* _Your instructions_
Reproduce all of the records exactly.

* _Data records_

◇ ◇ ◇ ◇

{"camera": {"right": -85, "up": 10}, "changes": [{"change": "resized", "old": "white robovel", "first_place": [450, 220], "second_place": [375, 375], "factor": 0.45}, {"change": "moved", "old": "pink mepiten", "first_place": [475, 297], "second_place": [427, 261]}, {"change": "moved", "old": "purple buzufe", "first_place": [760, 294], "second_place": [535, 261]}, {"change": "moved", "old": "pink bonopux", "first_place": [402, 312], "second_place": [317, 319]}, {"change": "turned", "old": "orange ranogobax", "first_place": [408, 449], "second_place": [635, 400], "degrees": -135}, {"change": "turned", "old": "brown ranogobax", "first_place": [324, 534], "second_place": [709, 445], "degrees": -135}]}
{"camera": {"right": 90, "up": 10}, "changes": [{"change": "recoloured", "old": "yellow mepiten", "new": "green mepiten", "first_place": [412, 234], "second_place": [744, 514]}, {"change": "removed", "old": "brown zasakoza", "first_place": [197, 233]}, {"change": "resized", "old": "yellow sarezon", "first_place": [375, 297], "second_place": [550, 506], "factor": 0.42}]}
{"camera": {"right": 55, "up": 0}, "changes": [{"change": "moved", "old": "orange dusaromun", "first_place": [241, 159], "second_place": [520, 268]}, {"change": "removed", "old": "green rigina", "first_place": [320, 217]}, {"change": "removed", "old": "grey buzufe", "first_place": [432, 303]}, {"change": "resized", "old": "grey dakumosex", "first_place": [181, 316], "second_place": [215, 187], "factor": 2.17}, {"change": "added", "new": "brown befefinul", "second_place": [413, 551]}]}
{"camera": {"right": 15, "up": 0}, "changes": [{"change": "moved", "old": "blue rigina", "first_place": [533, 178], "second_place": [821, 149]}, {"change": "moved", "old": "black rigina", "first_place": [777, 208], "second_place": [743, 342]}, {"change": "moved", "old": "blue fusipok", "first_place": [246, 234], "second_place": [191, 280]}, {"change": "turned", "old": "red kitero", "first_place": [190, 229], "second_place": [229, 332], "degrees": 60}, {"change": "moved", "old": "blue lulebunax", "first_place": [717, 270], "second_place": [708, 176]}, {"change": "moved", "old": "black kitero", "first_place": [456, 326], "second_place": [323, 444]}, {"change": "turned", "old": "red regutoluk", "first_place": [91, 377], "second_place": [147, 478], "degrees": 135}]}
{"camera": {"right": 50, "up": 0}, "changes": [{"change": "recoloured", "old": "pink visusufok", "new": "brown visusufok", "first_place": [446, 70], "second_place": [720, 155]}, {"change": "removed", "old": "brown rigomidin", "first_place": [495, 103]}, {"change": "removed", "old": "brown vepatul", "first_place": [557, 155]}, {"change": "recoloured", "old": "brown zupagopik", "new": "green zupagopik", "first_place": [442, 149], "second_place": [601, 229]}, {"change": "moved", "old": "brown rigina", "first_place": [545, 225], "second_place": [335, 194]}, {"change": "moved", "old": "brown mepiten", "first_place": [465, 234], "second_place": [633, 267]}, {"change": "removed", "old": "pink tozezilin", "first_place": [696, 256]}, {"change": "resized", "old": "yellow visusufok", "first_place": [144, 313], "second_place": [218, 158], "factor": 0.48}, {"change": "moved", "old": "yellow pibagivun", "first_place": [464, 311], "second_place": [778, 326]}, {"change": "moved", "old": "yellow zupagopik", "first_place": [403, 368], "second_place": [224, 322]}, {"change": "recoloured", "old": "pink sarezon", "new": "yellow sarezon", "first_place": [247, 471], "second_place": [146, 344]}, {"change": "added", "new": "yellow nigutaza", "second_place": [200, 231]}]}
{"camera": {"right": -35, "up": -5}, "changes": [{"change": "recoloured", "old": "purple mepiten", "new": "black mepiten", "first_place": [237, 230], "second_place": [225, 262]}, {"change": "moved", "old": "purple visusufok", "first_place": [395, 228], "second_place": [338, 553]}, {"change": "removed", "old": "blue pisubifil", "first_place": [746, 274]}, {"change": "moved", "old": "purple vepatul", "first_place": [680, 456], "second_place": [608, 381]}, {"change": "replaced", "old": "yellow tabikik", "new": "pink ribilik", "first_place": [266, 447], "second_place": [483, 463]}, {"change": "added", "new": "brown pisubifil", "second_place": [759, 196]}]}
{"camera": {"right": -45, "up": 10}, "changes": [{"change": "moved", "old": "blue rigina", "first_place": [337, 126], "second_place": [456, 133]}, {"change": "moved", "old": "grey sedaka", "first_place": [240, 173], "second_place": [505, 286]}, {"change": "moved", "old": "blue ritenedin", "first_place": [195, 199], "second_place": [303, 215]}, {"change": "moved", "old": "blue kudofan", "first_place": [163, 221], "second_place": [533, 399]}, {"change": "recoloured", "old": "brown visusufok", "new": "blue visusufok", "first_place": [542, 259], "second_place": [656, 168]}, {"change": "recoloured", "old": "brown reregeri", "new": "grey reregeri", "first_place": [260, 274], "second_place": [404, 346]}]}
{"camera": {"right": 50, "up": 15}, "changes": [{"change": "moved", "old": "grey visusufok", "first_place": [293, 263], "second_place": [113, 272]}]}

◇ ◇ ◇ ◇

* _Response_
{"camera": {"right": -85, "up": 10}, "changes": [{"change": "resized", "old": "white robovel", "first_place": [450, 220], "second_place": [375, 375], "factor": 0.45}, {"change": "moved", "old": "pink mepiten", "first_place": [475, 297], "second_place": [427, 261]}, {"change": "moved", "old": "purple buzufe", "first_place": [760, 294], "second_place": [535, 261]}, {"change": "moved", "old": "pink bonopux", "first_place": [402, 312], "second_place": [317, 319]}, {"change": "turned", "old": "orange ranogobax", "first_place": [408, 449], "second_place": [635, 400], "degrees": -135}, {"change": "turned", "old": "brown ranogobax", "first_place": [324, 534], "second_place": [709, 445], "degrees": -135}]}
{"camera": {"right": 90, "up": 10}, "changes": [{"change": "recoloured", "old": "yellow mepiten", "new": "green mepiten", "first_place": [412, 234], "second_place": [744, 514]}, {"change": "removed", "old": "brown zasakoza", "first_place": [197, 233]}, {"change": "resized", "old": "yellow sarezon", "first_place": [375, 297], "second_place": [550, 506], "factor": 0.42}]}
{"camera": {"right": 55, "up": 0}, "changes": [{"change": "moved", "old": "orange dusaromun", "first_place": [241, 159], "second_place": [520, 268]}, {"change": "removed", "old": "green rigina", "first_place": [320, 217]}, {"change": "removed", "old": "grey buzufe", "first_place": [432, 303]}, {"change": "resized", "old": "grey dakumosex", "first_place": [181, 316], "second_place": [215, 187], "factor": 2.17}, {"change": "added", "new": "brown befefinul", "second_place": [413, 551]}]}
{"camera": {"right": 15, "up": 0}, "changes": [{"change": "moved", "old": "blue rigina", "first_place": [533, 178], "second_place": [821, 149]}, {"change": "moved", "old": "black rigina", "first_place": [777, 208], "second_place": [743, 342]}, {"change": "moved", "old": "blue fusipok", "first_place": [246, 234], "second_place": [191, 280]}, {"change": "turned", "old": "red kitero", "first_place": [190, 229], "second_place": [229, 332], "degrees": 60}, {"change": "moved", "old": "blue lulebunax", "first_place": [717, 270], "second_place": [708, 176]}, {"change": "moved", "old": "black kitero", "first_place": [456, 326], "second_place": [323, 444]}, {"change": "turned", "old": "red regutoluk", "first_place": [91, 377], "second_place": [147, 478], "degrees": 135}]}
{"camera": {"right": 50, "up": 0}, "changes": [{"change": "recoloured", "old": "pink visusufok", "new": "brown visusufok", "first_place": [446, 70], "second_place": [720, 155]}, {"change": "removed", "old": "brown rigomidin", "first_place": [495, 103]}, {"change": "removed", "old": "brown vepatul", "first_place": [557, 155]}, {"change": "recoloured", "old": "brown zupagopik", "new": "green zupagopik", "first_place": [442, 149], "second_place": [601, 229]}, {"change": "moved", "old": "brown rigina", "first_place": [545, 225], "second_place": [335, 194]}, {"change": "moved", "old": "brown mepiten", "first_place": [465, 234], "second_place": [633, 267]}, {"change": "removed", "old": "pink tozezilin", "first_place": [696, 256]}, {"change": "resized", "old": "yellow visusufok", "first_place": [144, 313], "second_place": [218, 158], "factor": 0.48}, {"change": "moved", "old": "yellow pibagivun", "first_place": [464, 311], "second_place": [778, 326]}, {"change": "moved", "old": "yellow zupagopik", "first_place": [403, 368], "second_place": [224, 322]}, {"change": "recoloured", "old": "pink sarezon", "new": "yellow sarezon", "first_place": [247, 471], "second_place": [146, 344]}, {"change": "added", "new": "yellow nigutaza", "second_place": [200, 231]}]}
{"camera": {"right": -35, "up": -5}, "changes": [{"change": "recoloured", "old": "purple mepiten", "new": "black mepiten", "first_place": [237, 230], "second_place": [225, 262]}, {"change": "moved", "old": "purple visusufok", "first_place": [395, 228], "second_place": [338, 553]}, {"change": "removed", "old": "blue pisubifil", "first_place": [746, 274]}, {"change": "moved", "old": "purple vepatul", "first_place": [680, 456], "second_place": [608, 381]}, {"change": "replaced", "old": "yellow tabikik", "new": "pink ribilik", "first_place": [266, 447], "second_place": [483, 463]}, {"change": "added", "new": "brown pisubifil", "second_place": [759, 196]}]}
{"camera": {"right": -45, "up": 10}, "changes": [{"change": "moved", "old": "blue rigina", "first_place": [337, 126], "second_place": [456, 133]}, {"change": "moved", "old": "grey sedaka", "first_place": [240, 173], "second_place": [505, 286]}, {"change": "moved", "old": "blue ritenedin", "first_place": [195, 199], "second_place": [303, 215]}, {"change": "moved", "old": "blue kudofan", "first_place": [163, 221], "second_place": [533, 399]}, {"change": "recoloured", "old": "brown visusufok", "new": "blue visusufok", "first_place": [542, 259], "second_place": [656, 168]}, {"change": "recoloured", "old": "brown reregeri", "new": "grey reregeri", "first_place": [260, 274], "second_place": [404, 346]}]}
{"camera": {"right": 50, "up": 15}, "changes": [{"change": "moved", "old": "grey visusufok", "first_place": [293, 263], "second_place": [113, 272]}]}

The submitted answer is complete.